## Source data
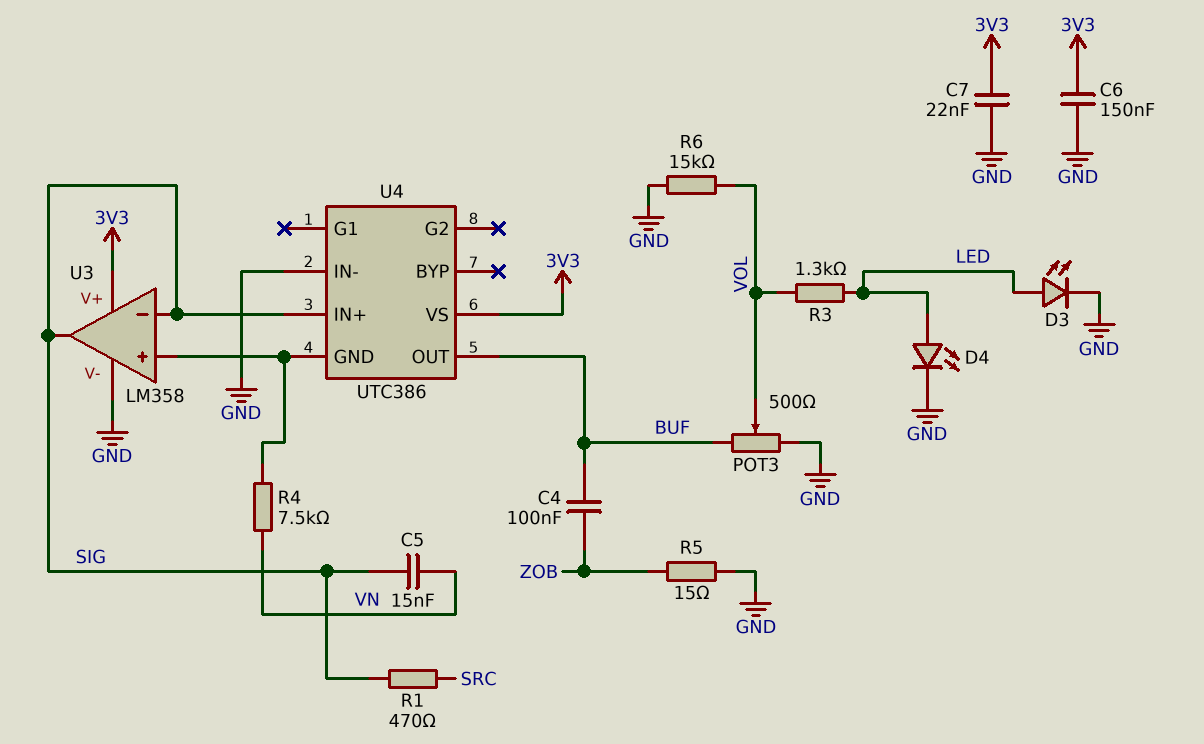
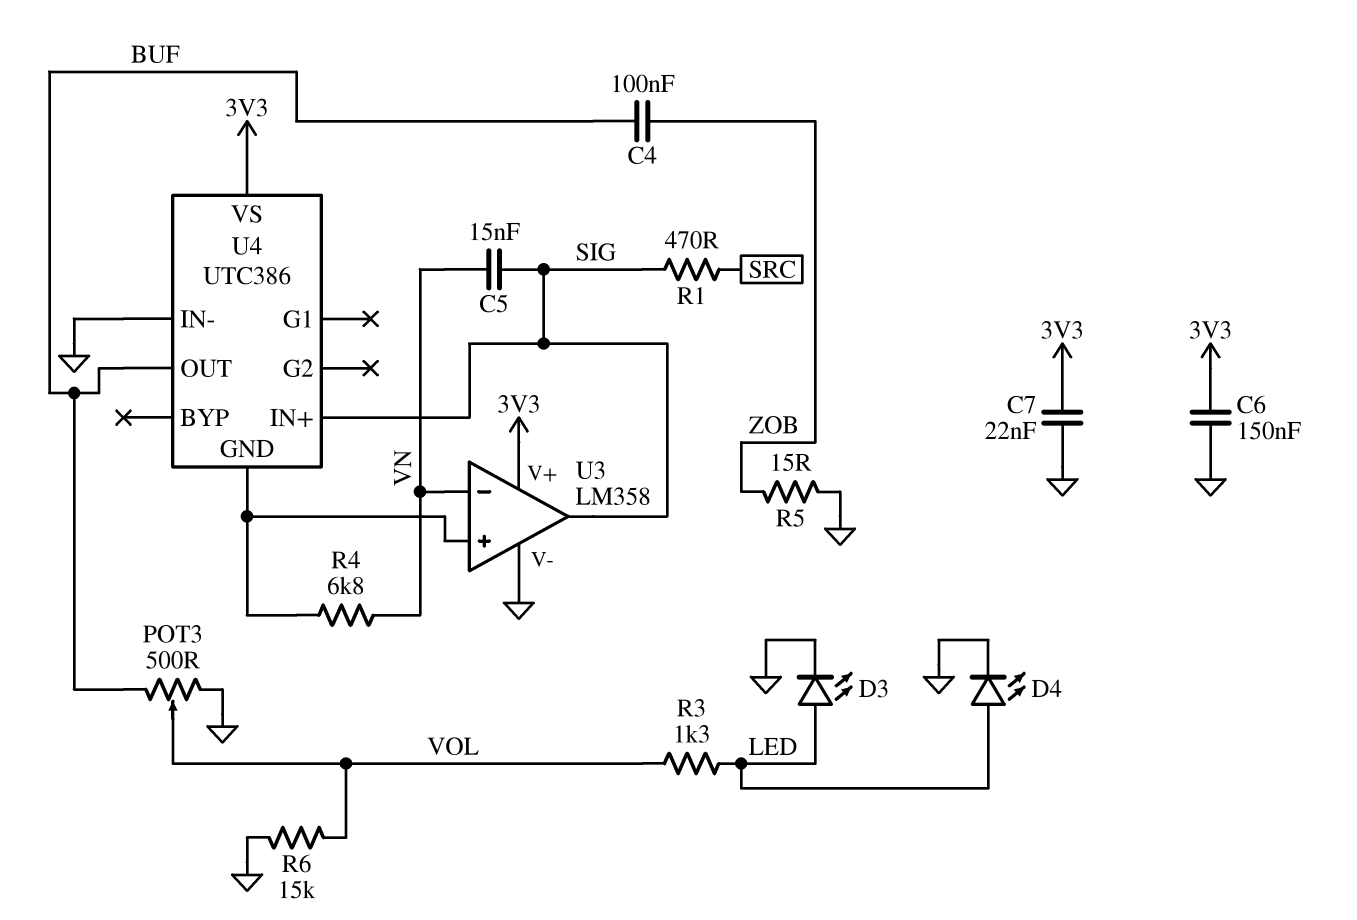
R4: 7.5k (U3/in+, VN) -> 6.8k (U3/in+, VN)
U3 pin in-: SIG -> VN

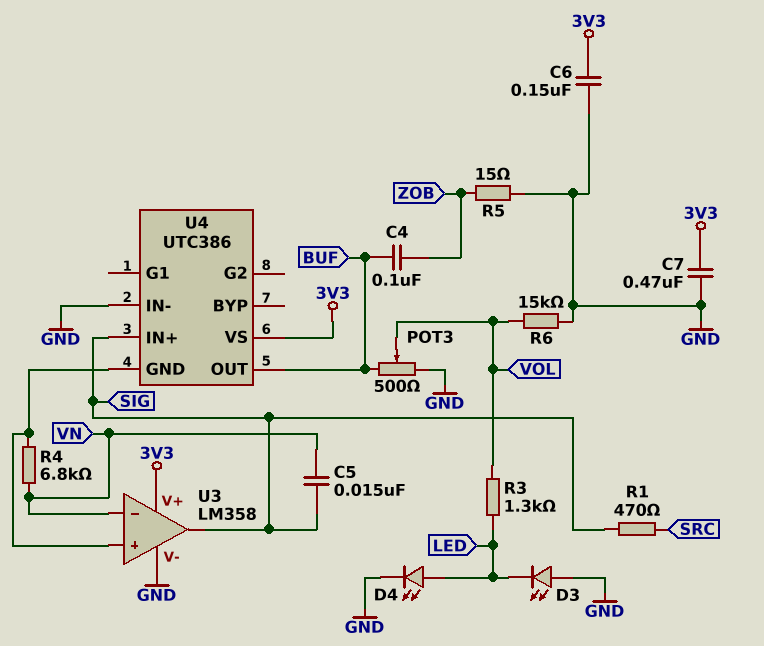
C7: 22nF (3V3, GND) -> 470nF (3V3, GND)
D3: LED (A LED, K GND) -> LED (A GND, K LED)

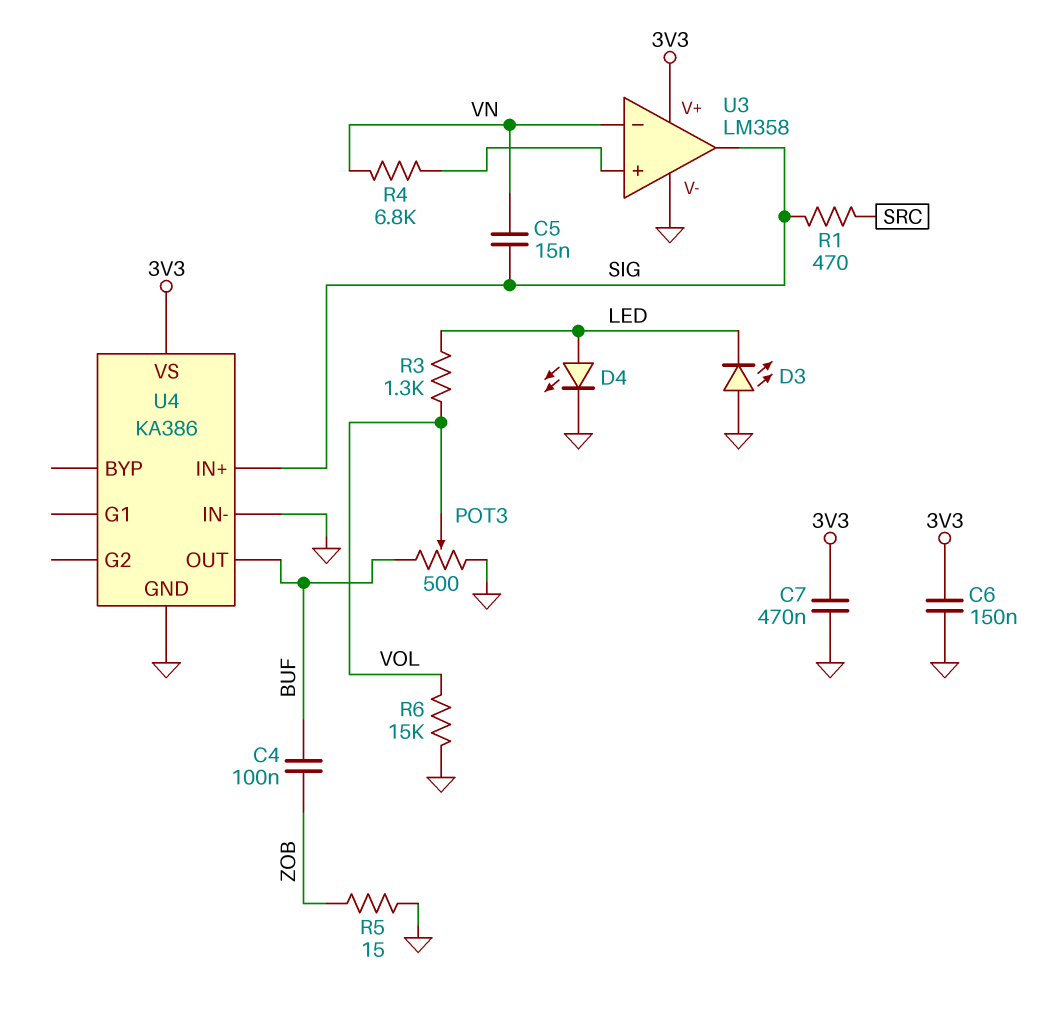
U4: UTC386 -> KA386
U4 pin GND: U3/in+ -> GND

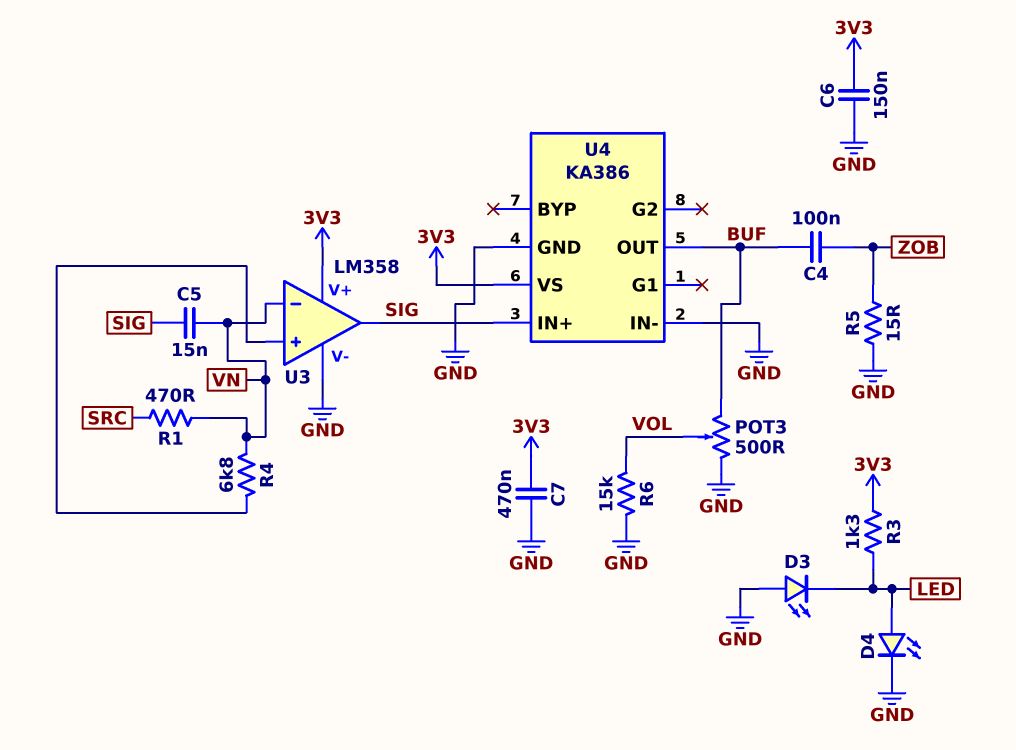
R1: 470 (SIG, SRC) -> 470 (SRC, VN)
R3: 1.3k (LED, VOL) -> 1.3k (3V3, LED)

## What you are asked to do
Copy each line above exactly, with no images.

## Solution below
R4: 7.5k (U3/in+, VN) -> 6.8k (U3/in+, VN)
U3 pin in-: SIG -> VN

C7: 22nF (3V3, GND) -> 470nF (3V3, GND)
D3: LED (A LED, K GND) -> LED (A GND, K LED)

U4: UTC386 -> KA386
U4 pin GND: U3/in+ -> GND

R1: 470 (SIG, SRC) -> 470 (SRC, VN)
R3: 1.3k (LED, VOL) -> 1.3k (3V3, LED)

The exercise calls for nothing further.